[Exercise directions]:
For this exercise, restate the records word for word.

[Input data]:
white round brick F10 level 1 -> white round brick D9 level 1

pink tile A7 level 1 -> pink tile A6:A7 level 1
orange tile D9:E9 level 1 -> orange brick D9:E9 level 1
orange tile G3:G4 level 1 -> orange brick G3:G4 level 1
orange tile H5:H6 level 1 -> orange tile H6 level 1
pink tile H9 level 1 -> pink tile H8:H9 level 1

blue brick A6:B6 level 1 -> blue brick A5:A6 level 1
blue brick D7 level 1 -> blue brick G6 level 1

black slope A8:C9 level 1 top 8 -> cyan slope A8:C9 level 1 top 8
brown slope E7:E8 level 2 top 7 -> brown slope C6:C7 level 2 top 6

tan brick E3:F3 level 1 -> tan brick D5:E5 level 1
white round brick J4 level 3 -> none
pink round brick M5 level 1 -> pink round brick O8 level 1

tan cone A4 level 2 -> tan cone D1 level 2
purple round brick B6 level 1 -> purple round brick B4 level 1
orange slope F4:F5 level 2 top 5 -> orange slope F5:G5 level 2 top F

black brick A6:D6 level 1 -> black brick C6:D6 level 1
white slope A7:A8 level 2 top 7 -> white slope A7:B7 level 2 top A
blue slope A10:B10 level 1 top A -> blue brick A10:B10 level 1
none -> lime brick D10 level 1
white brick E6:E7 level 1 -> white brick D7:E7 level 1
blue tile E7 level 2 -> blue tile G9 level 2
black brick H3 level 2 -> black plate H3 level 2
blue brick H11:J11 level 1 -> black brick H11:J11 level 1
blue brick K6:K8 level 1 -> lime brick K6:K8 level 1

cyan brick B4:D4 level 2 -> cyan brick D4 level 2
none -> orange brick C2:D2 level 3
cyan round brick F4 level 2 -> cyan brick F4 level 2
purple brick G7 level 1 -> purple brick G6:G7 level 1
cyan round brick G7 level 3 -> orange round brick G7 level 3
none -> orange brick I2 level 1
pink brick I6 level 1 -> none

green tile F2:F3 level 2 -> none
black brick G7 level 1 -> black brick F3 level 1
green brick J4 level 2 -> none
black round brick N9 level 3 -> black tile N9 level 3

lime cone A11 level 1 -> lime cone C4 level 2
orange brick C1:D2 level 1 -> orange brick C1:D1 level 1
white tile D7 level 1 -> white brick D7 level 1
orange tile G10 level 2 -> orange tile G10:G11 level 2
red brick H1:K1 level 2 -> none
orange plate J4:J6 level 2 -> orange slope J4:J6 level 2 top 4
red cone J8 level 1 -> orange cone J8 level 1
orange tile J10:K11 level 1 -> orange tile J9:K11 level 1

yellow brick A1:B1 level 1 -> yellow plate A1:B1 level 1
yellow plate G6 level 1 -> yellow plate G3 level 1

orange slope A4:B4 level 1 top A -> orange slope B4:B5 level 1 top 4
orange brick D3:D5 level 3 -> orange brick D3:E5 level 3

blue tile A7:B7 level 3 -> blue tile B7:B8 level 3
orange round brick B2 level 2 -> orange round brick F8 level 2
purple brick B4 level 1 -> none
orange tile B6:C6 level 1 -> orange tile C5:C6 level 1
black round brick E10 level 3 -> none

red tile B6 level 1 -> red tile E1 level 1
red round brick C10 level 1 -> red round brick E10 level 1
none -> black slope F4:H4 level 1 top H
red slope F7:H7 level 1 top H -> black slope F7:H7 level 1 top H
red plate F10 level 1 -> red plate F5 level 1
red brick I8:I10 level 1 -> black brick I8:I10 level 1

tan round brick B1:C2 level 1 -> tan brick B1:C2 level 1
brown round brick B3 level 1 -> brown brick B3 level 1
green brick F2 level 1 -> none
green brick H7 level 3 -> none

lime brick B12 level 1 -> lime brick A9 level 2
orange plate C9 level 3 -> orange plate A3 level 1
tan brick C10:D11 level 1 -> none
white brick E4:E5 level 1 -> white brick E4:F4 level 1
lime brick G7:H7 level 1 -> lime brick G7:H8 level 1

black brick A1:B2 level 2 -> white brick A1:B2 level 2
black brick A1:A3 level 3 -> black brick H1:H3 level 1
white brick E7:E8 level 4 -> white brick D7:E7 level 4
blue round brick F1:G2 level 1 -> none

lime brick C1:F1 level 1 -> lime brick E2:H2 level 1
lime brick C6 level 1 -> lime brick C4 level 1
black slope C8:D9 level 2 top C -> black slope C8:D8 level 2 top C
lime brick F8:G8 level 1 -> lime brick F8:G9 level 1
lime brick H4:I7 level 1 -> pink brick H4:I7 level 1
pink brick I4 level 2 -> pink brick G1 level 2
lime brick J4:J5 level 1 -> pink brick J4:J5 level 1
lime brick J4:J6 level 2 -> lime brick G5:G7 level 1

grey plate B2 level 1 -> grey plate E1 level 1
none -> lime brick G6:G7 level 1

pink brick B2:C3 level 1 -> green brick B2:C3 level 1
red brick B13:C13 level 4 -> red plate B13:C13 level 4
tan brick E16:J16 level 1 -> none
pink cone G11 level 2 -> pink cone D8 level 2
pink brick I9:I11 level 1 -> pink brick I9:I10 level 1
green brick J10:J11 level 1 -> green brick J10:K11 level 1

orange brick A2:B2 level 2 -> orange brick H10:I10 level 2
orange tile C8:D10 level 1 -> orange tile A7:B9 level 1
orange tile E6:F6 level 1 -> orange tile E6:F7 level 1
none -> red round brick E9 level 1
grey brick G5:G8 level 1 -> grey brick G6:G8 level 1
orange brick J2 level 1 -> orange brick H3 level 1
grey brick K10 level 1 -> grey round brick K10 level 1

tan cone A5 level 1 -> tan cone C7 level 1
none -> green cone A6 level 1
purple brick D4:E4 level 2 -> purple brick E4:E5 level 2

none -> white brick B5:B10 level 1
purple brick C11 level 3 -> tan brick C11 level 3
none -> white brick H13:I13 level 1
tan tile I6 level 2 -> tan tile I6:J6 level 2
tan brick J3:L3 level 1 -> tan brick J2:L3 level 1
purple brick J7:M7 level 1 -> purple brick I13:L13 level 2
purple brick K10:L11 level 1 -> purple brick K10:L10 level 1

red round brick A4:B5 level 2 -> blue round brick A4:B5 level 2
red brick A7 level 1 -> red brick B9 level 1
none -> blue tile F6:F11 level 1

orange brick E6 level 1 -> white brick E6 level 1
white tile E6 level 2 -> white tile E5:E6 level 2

[Problem solution]:
white round brick F10 level 1 -> white round brick D9 level 1

pink tile A7 level 1 -> pink tile A6:A7 level 1
orange tile D9:E9 level 1 -> orange brick D9:E9 level 1
orange tile G3:G4 level 1 -> orange brick G3:G4 level 1
orange tile H5:H6 level 1 -> orange tile H6 level 1
pink tile H9 level 1 -> pink tile H8:H9 level 1

blue brick A6:B6 level 1 -> blue brick A5:A6 level 1
blue brick D7 level 1 -> blue brick G6 level 1

black slope A8:C9 level 1 top 8 -> cyan slope A8:C9 level 1 top 8
brown slope E7:E8 level 2 top 7 -> brown slope C6:C7 level 2 top 6

tan brick E3:F3 level 1 -> tan brick D5:E5 level 1
white round brick J4 level 3 -> none
pink round brick M5 level 1 -> pink round brick O8 level 1

tan cone A4 level 2 -> tan cone D1 level 2
purple round brick B6 level 1 -> purple round brick B4 level 1
orange slope F4:F5 level 2 top 5 -> orange slope F5:G5 level 2 top F

black brick A6:D6 level 1 -> black brick C6:D6 level 1
white slope A7:A8 level 2 top 7 -> white slope A7:B7 level 2 top A
blue slope A10:B10 level 1 top A -> blue brick A10:B10 level 1
none -> lime brick D10 level 1
white brick E6:E7 level 1 -> white brick D7:E7 level 1
blue tile E7 level 2 -> blue tile G9 level 2
black brick H3 level 2 -> black plate H3 level 2
blue brick H11:J11 level 1 -> black brick H11:J11 level 1
blue brick K6:K8 level 1 -> lime brick K6:K8 level 1

cyan brick B4:D4 level 2 -> cyan brick D4 level 2
none -> orange brick C2:D2 level 3
cyan round brick F4 level 2 -> cyan brick F4 level 2
purple brick G7 level 1 -> purple brick G6:G7 level 1
cyan round brick G7 level 3 -> orange round brick G7 level 3
none -> orange brick I2 level 1
pink brick I6 level 1 -> none

green tile F2:F3 level 2 -> none
black brick G7 level 1 -> black brick F3 level 1
green brick J4 level 2 -> none
black round brick N9 level 3 -> black tile N9 level 3

lime cone A11 level 1 -> lime cone C4 level 2
orange brick C1:D2 level 1 -> orange brick C1:D1 level 1
white tile D7 level 1 -> white brick D7 level 1
orange tile G10 level 2 -> orange tile G10:G11 level 2
red brick H1:K1 level 2 -> none
orange plate J4:J6 level 2 -> orange slope J4:J6 level 2 top 4
red cone J8 level 1 -> orange cone J8 level 1
orange tile J10:K11 level 1 -> orange tile J9:K11 level 1

yellow brick A1:B1 level 1 -> yellow plate A1:B1 level 1
yellow plate G6 level 1 -> yellow plate G3 level 1

orange slope A4:B4 level 1 top A -> orange slope B4:B5 level 1 top 4
orange brick D3:D5 level 3 -> orange brick D3:E5 level 3

blue tile A7:B7 level 3 -> blue tile B7:B8 level 3
orange round brick B2 level 2 -> orange round brick F8 level 2
purple brick B4 level 1 -> none
orange tile B6:C6 level 1 -> orange tile C5:C6 level 1
black round brick E10 level 3 -> none

red tile B6 level 1 -> red tile E1 level 1
red round brick C10 level 1 -> red round brick E10 level 1
none -> black slope F4:H4 level 1 top H
red slope F7:H7 level 1 top H -> black slope F7:H7 level 1 top H
red plate F10 level 1 -> red plate F5 level 1
red brick I8:I10 level 1 -> black brick I8:I10 level 1

tan round brick B1:C2 level 1 -> tan brick B1:C2 level 1
brown round brick B3 level 1 -> brown brick B3 level 1
green brick F2 level 1 -> none
green brick H7 level 3 -> none

lime brick B12 level 1 -> lime brick A9 level 2
orange plate C9 level 3 -> orange plate A3 level 1
tan brick C10:D11 level 1 -> none
white brick E4:E5 level 1 -> white brick E4:F4 level 1
lime brick G7:H7 level 1 -> lime brick G7:H8 level 1

black brick A1:B2 level 2 -> white brick A1:B2 level 2
black brick A1:A3 level 3 -> black brick H1:H3 level 1
white brick E7:E8 level 4 -> white brick D7:E7 level 4
blue round brick F1:G2 level 1 -> none

lime brick C1:F1 level 1 -> lime brick E2:H2 level 1
lime brick C6 level 1 -> lime brick C4 level 1
black slope C8:D9 level 2 top C -> black slope C8:D8 level 2 top C
lime brick F8:G8 level 1 -> lime brick F8:G9 level 1
lime brick H4:I7 level 1 -> pink brick H4:I7 level 1
pink brick I4 level 2 -> pink brick G1 level 2
lime brick J4:J5 level 1 -> pink brick J4:J5 level 1
lime brick J4:J6 level 2 -> lime brick G5:G7 level 1

grey plate B2 level 1 -> grey plate E1 level 1
none -> lime brick G6:G7 level 1

pink brick B2:C3 level 1 -> green brick B2:C3 level 1
red brick B13:C13 level 4 -> red plate B13:C13 level 4
tan brick E16:J16 level 1 -> none
pink cone G11 level 2 -> pink cone D8 level 2
pink brick I9:I11 level 1 -> pink brick I9:I10 level 1
green brick J10:J11 level 1 -> green brick J10:K11 level 1

orange brick A2:B2 level 2 -> orange brick H10:I10 level 2
orange tile C8:D10 level 1 -> orange tile A7:B9 level 1
orange tile E6:F6 level 1 -> orange tile E6:F7 level 1
none -> red round brick E9 level 1
grey brick G5:G8 level 1 -> grey brick G6:G8 level 1
orange brick J2 level 1 -> orange brick H3 level 1
grey brick K10 level 1 -> grey round brick K10 level 1

tan cone A5 level 1 -> tan cone C7 level 1
none -> green cone A6 level 1
purple brick D4:E4 level 2 -> purple brick E4:E5 level 2

none -> white brick B5:B10 level 1
purple brick C11 level 3 -> tan brick C11 level 3
none -> white brick H13:I13 level 1
tan tile I6 level 2 -> tan tile I6:J6 level 2
tan brick J3:L3 level 1 -> tan brick J2:L3 level 1
purple brick J7:M7 level 1 -> purple brick I13:L13 level 2
purple brick K10:L11 level 1 -> purple brick K10:L10 level 1

red round brick A4:B5 level 2 -> blue round brick A4:B5 level 2
red brick A7 level 1 -> red brick B9 level 1
none -> blue tile F6:F11 level 1

orange brick E6 level 1 -> white brick E6 level 1
white tile E6 level 2 -> white tile E5:E6 level 2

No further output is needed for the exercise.